Spatial reasoning data:
★ ★ ★ ★ ★
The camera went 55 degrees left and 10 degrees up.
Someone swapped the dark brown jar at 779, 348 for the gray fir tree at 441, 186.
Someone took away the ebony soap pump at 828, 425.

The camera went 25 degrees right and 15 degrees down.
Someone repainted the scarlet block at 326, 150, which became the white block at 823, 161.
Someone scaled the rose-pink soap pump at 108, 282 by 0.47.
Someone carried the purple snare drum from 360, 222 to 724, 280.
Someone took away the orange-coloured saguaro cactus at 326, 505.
★ ★ ★ ★ ★
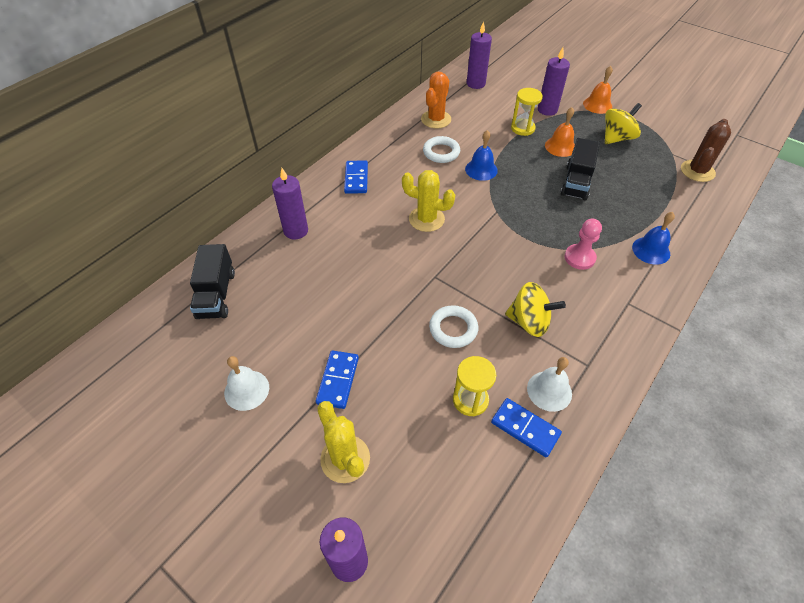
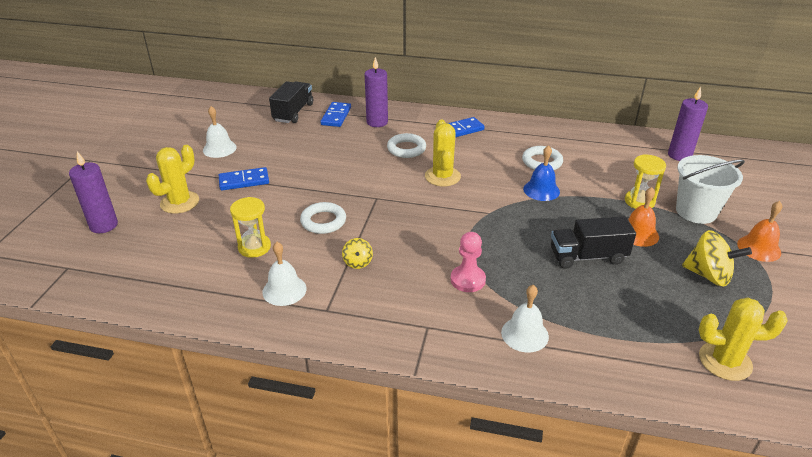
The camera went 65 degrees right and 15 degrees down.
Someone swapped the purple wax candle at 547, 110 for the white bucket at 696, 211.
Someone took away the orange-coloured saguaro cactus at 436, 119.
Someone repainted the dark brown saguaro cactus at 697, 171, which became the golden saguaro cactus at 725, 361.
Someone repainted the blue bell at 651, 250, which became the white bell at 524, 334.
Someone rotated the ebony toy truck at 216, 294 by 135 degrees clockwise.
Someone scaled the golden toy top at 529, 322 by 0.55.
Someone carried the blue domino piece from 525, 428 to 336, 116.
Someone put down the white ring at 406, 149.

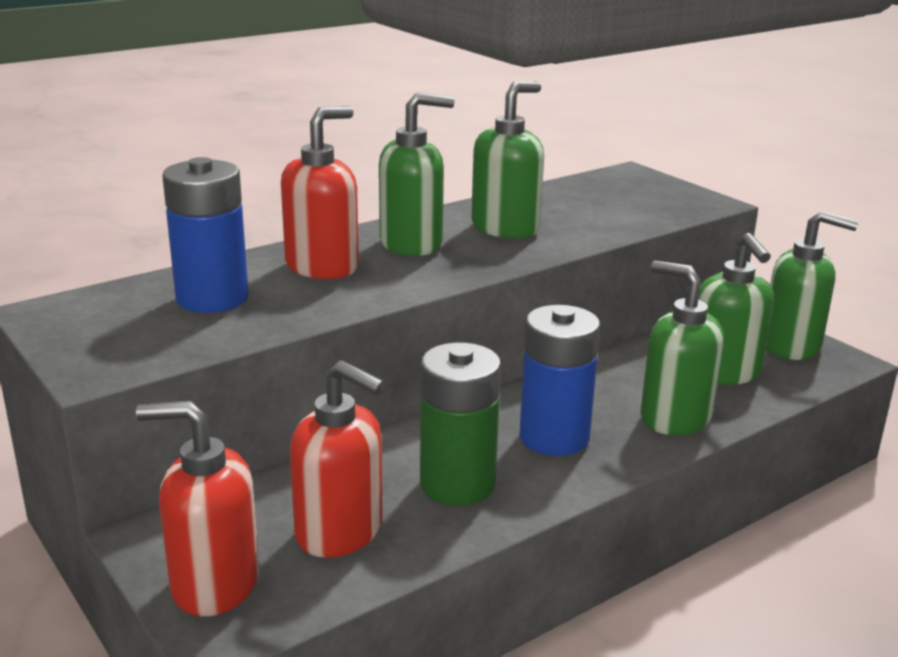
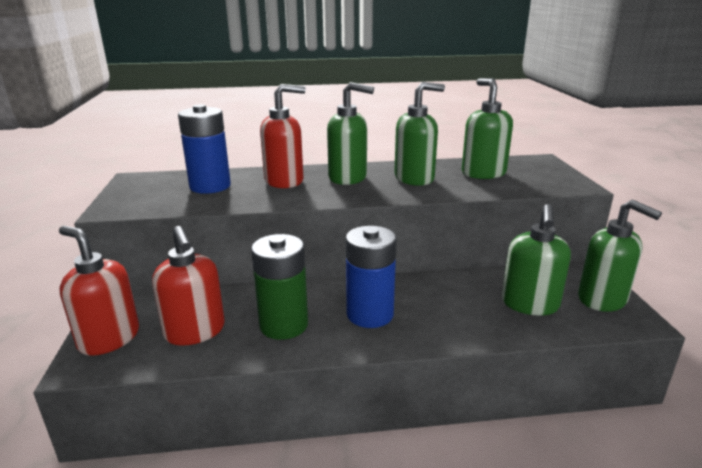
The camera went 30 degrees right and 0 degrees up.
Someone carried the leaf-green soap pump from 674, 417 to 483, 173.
★ ★ ★ ★ ★
Both end lines included, restate word for word the lines above from the line with "The camera went 55" to the line with "Someone swapped the dark", and nothing else.

Answer area:
The camera went 55 degrees left and 10 degrees up.
Someone swapped the dark brown jar at 779, 348 for the gray fir tree at 441, 186.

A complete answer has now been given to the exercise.